Print nothing except the lines of the listing below from the line with "R2: 3.3k (+9V, VTH) -> none" to the line with "U2 pin STAT: n8 -> n26", each exactly as written, both ends included.
┄┄┄┄┄┄
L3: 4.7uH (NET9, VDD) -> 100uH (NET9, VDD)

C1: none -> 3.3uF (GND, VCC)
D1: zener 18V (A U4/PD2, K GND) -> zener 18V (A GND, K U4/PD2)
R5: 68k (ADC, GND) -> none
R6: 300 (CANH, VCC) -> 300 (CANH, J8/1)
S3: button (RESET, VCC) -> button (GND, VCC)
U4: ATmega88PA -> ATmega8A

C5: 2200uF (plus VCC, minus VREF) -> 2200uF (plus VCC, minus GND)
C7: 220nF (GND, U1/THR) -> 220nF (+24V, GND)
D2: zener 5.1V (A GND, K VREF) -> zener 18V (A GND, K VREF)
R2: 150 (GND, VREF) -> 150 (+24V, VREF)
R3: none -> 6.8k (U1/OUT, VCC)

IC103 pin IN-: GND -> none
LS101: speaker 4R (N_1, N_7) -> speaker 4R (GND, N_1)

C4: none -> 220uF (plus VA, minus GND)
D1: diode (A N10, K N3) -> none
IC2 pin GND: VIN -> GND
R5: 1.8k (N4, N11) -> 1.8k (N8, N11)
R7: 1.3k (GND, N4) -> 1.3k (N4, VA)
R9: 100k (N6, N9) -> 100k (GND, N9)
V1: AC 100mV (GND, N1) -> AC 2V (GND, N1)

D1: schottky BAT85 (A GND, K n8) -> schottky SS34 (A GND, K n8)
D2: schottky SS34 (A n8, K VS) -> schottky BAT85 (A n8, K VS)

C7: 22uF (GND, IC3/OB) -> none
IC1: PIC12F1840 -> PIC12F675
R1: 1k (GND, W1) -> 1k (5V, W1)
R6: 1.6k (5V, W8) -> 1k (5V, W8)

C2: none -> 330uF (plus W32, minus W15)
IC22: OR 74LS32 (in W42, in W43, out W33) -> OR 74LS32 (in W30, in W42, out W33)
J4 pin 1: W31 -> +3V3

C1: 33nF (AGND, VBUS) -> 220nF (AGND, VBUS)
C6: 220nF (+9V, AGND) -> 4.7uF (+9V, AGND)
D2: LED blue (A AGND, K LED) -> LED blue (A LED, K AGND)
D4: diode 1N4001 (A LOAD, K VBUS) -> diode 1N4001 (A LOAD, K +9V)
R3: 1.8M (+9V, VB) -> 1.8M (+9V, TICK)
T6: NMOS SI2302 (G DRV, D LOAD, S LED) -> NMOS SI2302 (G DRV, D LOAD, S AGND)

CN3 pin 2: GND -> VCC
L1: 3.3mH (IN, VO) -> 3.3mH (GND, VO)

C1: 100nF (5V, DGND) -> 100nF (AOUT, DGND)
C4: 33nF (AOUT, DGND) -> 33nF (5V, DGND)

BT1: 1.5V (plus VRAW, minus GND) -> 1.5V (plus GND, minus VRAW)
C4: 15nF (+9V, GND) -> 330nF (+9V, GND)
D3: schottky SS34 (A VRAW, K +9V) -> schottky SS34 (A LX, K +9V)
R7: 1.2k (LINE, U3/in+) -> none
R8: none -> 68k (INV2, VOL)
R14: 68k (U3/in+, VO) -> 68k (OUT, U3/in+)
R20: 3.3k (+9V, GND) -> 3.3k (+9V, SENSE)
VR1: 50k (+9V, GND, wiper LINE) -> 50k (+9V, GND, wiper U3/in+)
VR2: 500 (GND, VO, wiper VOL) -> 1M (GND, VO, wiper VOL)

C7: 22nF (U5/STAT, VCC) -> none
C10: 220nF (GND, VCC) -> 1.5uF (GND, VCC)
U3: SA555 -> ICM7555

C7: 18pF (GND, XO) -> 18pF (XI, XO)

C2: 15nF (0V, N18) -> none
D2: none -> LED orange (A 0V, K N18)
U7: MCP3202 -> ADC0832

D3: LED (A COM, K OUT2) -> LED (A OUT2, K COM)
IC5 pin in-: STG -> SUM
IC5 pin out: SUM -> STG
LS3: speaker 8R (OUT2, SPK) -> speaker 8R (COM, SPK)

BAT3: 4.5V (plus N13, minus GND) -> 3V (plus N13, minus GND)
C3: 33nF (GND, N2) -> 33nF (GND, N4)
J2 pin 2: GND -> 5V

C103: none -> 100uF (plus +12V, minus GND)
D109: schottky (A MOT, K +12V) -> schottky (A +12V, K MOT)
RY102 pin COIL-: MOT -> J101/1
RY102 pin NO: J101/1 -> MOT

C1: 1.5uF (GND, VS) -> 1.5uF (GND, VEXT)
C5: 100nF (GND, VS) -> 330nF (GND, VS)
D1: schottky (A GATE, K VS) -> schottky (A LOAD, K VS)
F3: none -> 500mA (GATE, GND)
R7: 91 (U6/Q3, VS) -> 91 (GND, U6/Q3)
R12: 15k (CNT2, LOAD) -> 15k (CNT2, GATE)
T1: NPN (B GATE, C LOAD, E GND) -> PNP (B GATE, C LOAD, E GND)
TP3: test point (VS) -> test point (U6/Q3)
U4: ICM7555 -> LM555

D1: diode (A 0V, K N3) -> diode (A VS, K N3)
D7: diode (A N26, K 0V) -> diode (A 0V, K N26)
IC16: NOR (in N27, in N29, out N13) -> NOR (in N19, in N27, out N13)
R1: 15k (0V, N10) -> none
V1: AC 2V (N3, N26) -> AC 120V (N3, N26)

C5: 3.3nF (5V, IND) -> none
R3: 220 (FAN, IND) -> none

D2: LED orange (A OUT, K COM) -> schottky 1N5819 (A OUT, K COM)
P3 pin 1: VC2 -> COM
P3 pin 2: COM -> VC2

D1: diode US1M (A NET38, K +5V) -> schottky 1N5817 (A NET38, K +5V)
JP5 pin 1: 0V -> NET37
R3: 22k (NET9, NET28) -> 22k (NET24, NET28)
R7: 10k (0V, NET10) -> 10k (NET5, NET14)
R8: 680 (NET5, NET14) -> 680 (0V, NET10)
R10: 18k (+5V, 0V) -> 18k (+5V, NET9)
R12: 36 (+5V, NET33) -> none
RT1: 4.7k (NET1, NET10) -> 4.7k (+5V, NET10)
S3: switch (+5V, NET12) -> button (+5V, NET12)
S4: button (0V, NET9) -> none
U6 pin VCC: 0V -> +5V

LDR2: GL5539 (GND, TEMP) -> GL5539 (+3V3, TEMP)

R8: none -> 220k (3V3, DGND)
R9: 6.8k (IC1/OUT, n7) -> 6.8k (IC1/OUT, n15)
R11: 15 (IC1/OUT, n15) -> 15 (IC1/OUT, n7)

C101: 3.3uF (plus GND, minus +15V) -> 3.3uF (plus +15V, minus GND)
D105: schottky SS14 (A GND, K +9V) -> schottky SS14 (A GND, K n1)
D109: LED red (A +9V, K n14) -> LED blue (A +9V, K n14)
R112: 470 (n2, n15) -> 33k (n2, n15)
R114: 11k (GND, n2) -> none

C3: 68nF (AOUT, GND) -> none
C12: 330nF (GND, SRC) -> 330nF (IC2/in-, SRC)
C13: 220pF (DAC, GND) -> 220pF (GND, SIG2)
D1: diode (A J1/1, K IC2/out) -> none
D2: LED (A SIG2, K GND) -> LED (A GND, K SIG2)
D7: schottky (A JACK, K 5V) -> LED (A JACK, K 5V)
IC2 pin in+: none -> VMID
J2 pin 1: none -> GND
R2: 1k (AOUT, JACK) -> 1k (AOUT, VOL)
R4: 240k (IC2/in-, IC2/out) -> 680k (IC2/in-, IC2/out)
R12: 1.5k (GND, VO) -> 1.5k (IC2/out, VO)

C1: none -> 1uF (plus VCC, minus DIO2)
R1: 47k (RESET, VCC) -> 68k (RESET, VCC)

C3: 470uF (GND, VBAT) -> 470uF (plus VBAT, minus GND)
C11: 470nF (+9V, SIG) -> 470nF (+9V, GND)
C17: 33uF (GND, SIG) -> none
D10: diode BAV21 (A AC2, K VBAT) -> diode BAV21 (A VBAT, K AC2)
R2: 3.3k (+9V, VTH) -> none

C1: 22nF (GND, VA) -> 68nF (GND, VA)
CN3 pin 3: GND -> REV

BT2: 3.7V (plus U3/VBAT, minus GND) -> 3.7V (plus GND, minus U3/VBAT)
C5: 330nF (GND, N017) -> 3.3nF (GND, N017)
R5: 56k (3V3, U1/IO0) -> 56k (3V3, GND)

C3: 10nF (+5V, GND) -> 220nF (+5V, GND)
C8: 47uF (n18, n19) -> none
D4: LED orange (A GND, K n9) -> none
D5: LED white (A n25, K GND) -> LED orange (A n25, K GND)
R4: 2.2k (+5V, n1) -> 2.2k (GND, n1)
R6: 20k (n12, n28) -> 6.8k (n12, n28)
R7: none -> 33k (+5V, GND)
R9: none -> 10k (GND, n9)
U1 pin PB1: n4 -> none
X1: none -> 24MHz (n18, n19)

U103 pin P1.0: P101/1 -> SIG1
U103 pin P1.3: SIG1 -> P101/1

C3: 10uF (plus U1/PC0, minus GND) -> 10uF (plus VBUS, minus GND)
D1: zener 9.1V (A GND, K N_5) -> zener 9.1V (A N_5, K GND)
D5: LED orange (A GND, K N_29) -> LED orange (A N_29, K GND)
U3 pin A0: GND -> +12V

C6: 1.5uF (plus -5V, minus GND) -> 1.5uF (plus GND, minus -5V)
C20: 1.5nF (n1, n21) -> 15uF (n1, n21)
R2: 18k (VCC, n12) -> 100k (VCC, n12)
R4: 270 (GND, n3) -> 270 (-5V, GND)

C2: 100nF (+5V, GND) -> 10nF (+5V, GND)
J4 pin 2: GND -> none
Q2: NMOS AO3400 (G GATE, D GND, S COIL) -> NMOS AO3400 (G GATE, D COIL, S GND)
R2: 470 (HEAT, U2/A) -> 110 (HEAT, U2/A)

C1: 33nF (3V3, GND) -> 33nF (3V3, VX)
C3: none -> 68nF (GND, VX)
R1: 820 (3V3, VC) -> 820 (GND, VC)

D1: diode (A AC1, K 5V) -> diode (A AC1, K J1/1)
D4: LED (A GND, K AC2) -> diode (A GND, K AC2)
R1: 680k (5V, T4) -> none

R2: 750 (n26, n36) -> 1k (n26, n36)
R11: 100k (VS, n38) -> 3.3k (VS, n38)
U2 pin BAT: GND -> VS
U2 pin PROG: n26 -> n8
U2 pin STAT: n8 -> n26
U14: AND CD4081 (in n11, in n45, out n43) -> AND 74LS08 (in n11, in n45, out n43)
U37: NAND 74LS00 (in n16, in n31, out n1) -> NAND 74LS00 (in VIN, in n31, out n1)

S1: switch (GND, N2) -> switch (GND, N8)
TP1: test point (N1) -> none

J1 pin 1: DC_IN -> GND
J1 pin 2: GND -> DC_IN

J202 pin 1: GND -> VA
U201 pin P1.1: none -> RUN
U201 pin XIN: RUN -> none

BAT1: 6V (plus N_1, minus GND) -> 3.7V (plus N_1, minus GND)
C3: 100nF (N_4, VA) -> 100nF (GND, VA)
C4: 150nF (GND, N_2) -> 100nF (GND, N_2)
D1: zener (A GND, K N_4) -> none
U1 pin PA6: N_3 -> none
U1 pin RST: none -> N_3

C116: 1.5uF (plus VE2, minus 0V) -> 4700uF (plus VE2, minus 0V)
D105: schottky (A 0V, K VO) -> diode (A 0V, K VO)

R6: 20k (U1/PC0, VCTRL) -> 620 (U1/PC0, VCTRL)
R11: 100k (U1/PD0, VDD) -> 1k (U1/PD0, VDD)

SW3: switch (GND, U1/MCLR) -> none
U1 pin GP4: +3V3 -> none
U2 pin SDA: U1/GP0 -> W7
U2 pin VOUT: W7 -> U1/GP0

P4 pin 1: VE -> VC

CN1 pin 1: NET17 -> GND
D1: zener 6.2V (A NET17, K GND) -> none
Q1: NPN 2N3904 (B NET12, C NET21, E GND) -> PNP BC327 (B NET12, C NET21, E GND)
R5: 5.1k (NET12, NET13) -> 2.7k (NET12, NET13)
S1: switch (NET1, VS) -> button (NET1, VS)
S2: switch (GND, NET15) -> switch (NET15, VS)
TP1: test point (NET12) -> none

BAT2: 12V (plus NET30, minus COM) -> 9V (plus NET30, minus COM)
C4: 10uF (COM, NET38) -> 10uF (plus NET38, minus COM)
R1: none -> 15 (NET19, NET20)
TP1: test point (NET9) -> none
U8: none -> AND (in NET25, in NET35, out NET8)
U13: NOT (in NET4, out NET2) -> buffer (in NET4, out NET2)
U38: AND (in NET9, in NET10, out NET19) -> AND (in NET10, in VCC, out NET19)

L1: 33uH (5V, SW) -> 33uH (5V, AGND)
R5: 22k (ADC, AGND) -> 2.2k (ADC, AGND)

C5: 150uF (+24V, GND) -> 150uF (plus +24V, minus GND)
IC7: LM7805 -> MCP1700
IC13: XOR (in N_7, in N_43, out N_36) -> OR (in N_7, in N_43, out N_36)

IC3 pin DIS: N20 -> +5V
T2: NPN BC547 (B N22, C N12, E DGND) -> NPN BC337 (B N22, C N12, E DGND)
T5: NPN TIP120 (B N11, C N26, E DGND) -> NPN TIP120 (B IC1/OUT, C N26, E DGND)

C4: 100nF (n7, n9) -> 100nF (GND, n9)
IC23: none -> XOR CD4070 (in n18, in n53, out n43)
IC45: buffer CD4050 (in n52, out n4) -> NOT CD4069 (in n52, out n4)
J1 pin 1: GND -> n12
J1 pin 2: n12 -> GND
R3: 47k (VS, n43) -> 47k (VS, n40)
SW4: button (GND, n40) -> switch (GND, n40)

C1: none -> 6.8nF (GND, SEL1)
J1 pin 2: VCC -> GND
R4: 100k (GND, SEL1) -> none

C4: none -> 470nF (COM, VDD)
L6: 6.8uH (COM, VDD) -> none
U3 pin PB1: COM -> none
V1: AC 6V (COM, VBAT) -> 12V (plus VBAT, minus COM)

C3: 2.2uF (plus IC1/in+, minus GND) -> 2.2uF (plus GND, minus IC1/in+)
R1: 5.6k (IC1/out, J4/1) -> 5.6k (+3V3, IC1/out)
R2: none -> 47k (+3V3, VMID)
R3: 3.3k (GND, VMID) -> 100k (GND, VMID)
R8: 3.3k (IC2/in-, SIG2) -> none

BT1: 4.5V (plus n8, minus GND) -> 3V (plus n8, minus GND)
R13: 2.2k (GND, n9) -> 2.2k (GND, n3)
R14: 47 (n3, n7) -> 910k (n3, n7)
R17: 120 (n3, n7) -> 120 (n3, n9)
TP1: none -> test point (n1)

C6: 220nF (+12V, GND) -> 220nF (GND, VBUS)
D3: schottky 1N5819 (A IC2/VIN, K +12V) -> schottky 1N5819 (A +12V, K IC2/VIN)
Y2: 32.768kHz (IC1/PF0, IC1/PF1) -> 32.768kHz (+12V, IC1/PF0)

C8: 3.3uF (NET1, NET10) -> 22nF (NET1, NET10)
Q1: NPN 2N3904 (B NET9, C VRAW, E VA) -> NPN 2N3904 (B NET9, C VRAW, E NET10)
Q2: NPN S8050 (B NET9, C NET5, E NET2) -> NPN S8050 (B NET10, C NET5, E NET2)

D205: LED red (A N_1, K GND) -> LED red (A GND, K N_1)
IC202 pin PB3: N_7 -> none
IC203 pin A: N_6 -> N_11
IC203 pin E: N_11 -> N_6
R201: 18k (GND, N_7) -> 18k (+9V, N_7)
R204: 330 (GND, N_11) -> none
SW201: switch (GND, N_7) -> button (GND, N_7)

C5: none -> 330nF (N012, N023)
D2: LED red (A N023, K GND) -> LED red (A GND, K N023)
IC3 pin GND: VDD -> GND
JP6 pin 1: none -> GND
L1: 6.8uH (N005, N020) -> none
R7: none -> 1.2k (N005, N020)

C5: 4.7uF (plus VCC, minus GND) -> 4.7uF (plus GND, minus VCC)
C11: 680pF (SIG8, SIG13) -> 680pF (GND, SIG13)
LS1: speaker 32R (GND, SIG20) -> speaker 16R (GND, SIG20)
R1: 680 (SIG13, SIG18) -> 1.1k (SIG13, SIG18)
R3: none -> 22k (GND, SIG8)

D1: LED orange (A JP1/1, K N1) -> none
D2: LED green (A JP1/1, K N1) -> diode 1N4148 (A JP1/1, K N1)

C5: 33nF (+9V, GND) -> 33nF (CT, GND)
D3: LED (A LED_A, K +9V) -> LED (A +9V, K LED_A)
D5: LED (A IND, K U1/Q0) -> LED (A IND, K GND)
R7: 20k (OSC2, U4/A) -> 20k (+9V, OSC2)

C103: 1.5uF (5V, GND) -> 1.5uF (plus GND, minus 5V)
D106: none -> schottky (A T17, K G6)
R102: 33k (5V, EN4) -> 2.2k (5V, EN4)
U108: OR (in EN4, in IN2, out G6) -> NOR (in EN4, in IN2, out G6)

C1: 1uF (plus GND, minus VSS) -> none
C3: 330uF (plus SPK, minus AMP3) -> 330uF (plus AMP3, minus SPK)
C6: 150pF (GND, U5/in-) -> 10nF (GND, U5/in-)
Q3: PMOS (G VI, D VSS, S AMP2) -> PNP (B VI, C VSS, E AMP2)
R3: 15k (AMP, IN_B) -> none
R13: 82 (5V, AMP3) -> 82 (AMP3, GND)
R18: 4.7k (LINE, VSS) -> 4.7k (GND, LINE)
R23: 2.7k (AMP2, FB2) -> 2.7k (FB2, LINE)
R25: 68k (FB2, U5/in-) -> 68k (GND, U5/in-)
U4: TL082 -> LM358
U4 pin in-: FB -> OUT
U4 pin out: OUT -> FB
┄┄┄┄┄┄
▶ **Result**
R2: 3.3k (+9V, VTH) -> none

C1: 22nF (GND, VA) -> 68nF (GND, VA)
CN3 pin 3: GND -> REV

BT2: 3.7V (plus U3/VBAT, minus GND) -> 3.7V (plus GND, minus U3/VBAT)
C5: 330nF (GND, N017) -> 3.3nF (GND, N017)
R5: 56k (3V3, U1/IO0) -> 56k (3V3, GND)

C3: 10nF (+5V, GND) -> 220nF (+5V, GND)
C8: 47uF (n18, n19) -> none
D4: LED orange (A GND, K n9) -> none
D5: LED white (A n25, K GND) -> LED orange (A n25, K GND)
R4: 2.2k (+5V, n1) -> 2.2k (GND, n1)
R6: 20k (n12, n28) -> 6.8k (n12, n28)
R7: none -> 33k (+5V, GND)
R9: none -> 10k (GND, n9)
U1 pin PB1: n4 -> none
X1: none -> 24MHz (n18, n19)

U103 pin P1.0: P101/1 -> SIG1
U103 pin P1.3: SIG1 -> P101/1

C3: 10uF (plus U1/PC0, minus GND) -> 10uF (plus VBUS, minus GND)
D1: zener 9.1V (A GND, K N_5) -> zener 9.1V (A N_5, K GND)
D5: LED orange (A GND, K N_29) -> LED orange (A N_29, K GND)
U3 pin A0: GND -> +12V

C6: 1.5uF (plus -5V, minus GND) -> 1.5uF (plus GND, minus -5V)
C20: 1.5nF (n1, n21) -> 15uF (n1, n21)
R2: 18k (VCC, n12) -> 100k (VCC, n12)
R4: 270 (GND, n3) -> 270 (-5V, GND)

C2: 100nF (+5V, GND) -> 10nF (+5V, GND)
J4 pin 2: GND -> none
Q2: NMOS AO3400 (G GATE, D GND, S COIL) -> NMOS AO3400 (G GATE, D COIL, S GND)
R2: 470 (HEAT, U2/A) -> 110 (HEAT, U2/A)

C1: 33nF (3V3, GND) -> 33nF (3V3, VX)
C3: none -> 68nF (GND, VX)
R1: 820 (3V3, VC) -> 820 (GND, VC)

D1: diode (A AC1, K 5V) -> diode (A AC1, K J1/1)
D4: LED (A GND, K AC2) -> diode (A GND, K AC2)
R1: 680k (5V, T4) -> none

R2: 750 (n26, n36) -> 1k (n26, n36)
R11: 100k (VS, n38) -> 3.3k (VS, n38)
U2 pin BAT: GND -> VS
U2 pin PROG: n26 -> n8
U2 pin STAT: n8 -> n26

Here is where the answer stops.